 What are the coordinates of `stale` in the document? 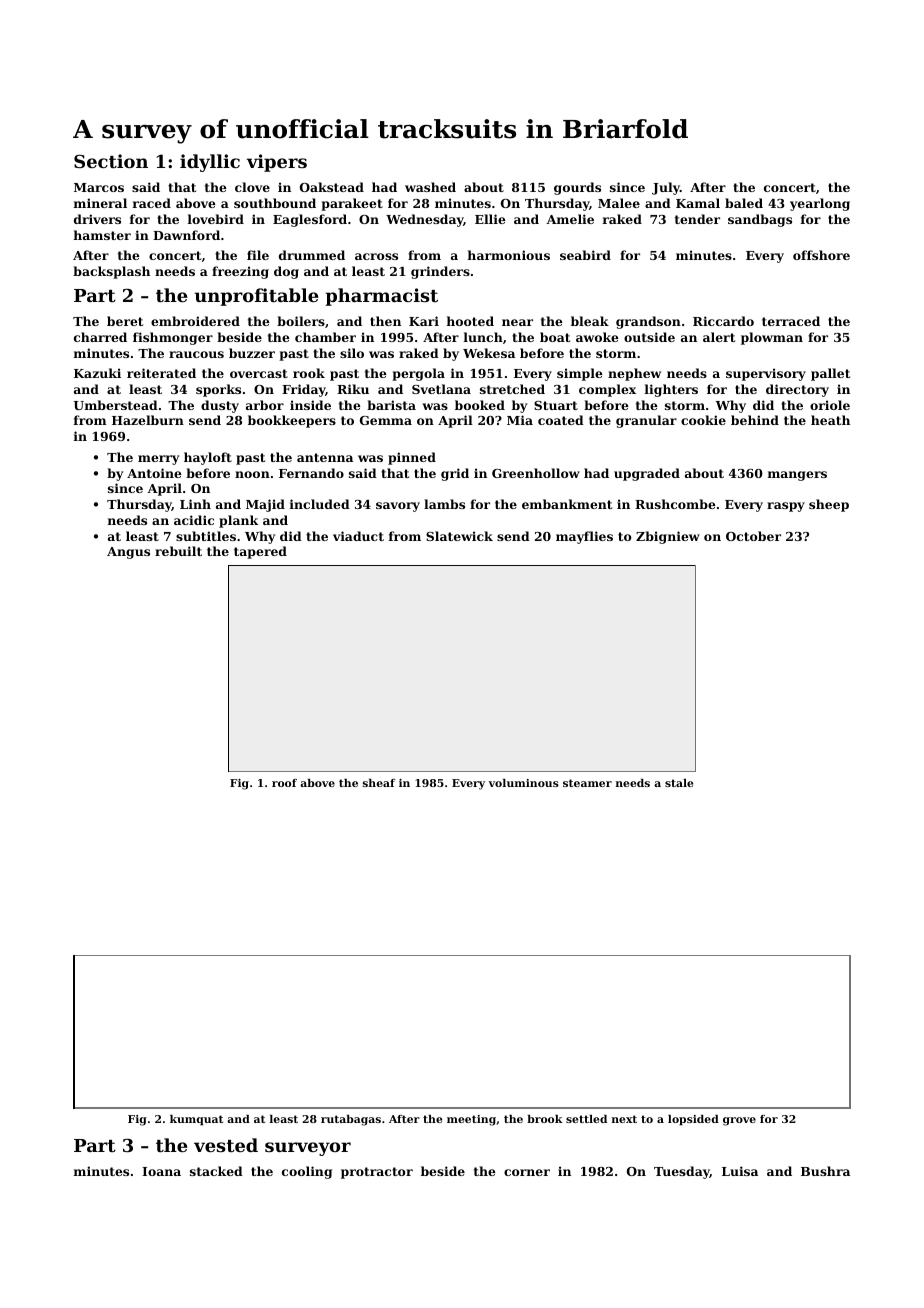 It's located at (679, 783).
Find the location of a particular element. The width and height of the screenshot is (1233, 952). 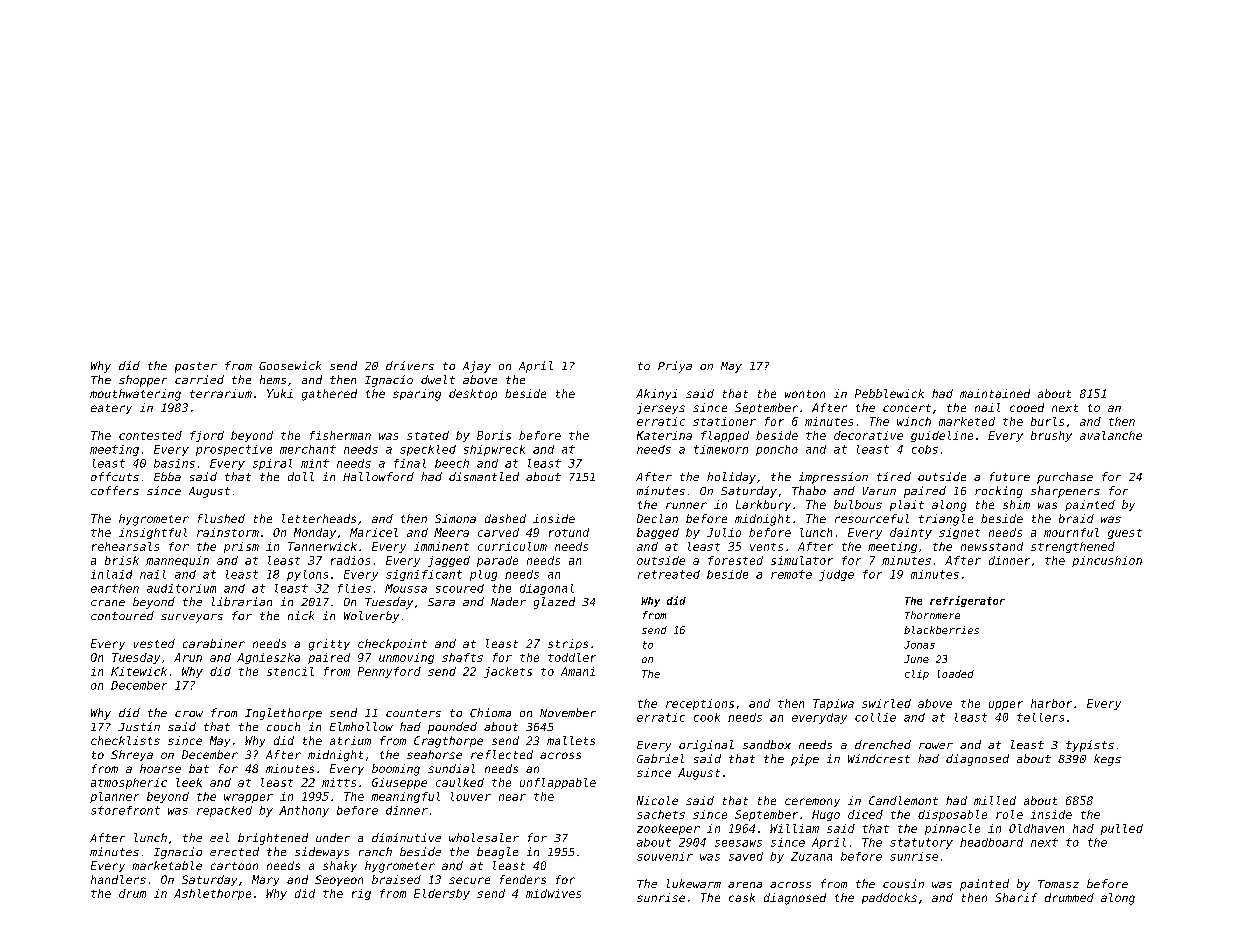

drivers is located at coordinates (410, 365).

* * *

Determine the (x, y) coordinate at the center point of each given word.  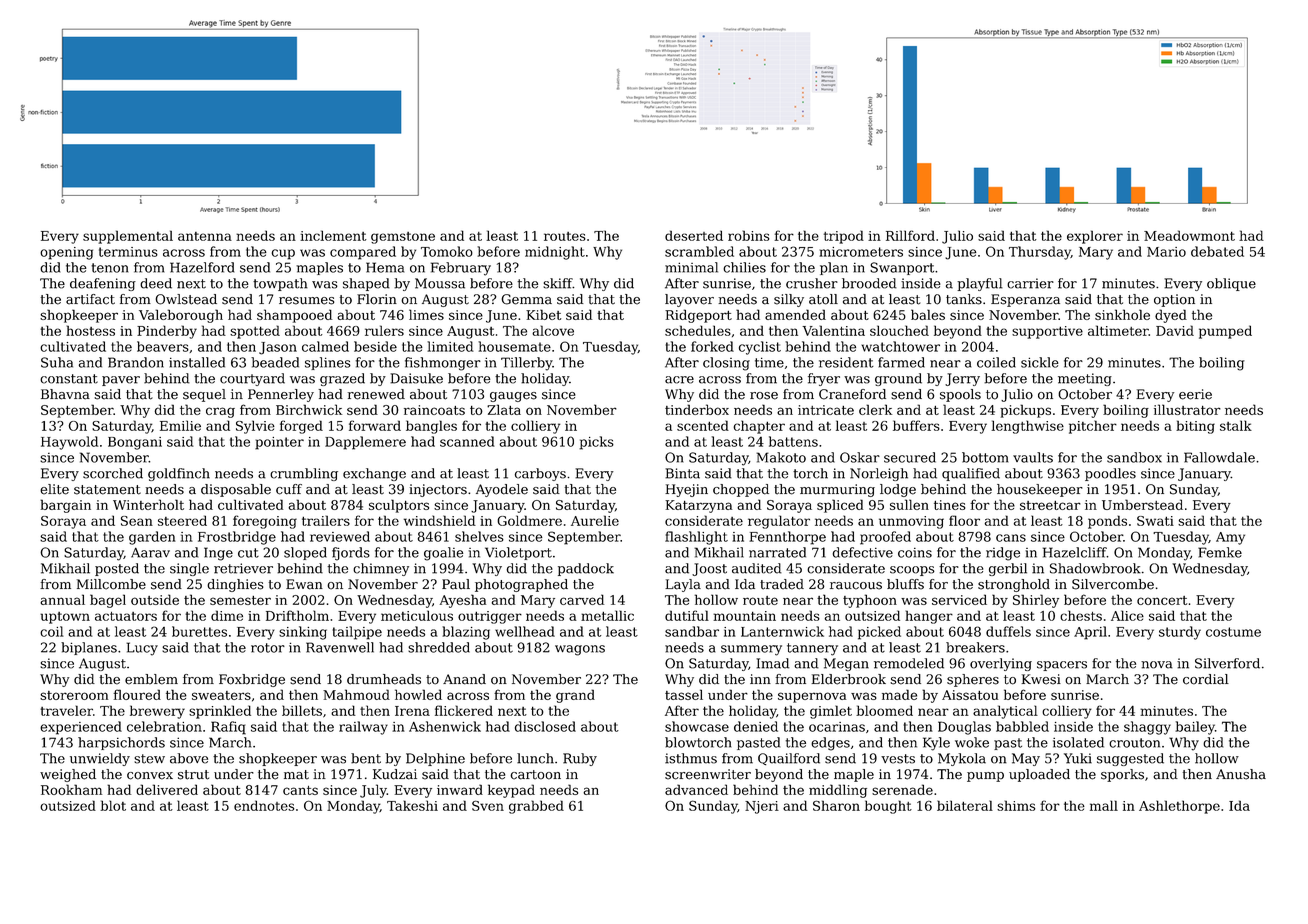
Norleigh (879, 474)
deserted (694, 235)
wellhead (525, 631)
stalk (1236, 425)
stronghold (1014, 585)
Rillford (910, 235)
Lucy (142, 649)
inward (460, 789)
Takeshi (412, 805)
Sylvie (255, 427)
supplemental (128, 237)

* * *

» **GOAL**
Could you rescale the records between the lines holding "stronghold (1014, 585)" and "supplemental (128, 237)", inclusive, by repeating each of those lines in full and multiplying every coordinate in the answers by 0.95, rounding to whole numbers with halves going up? Return only those lines.

» **ANSWER TO THIS EXERCISE**
stronghold (963, 556)
Rillford (865, 223)
Lucy (135, 617)
inward (437, 750)
Takeshi (391, 765)
Sylvie (242, 406)
supplemental (122, 225)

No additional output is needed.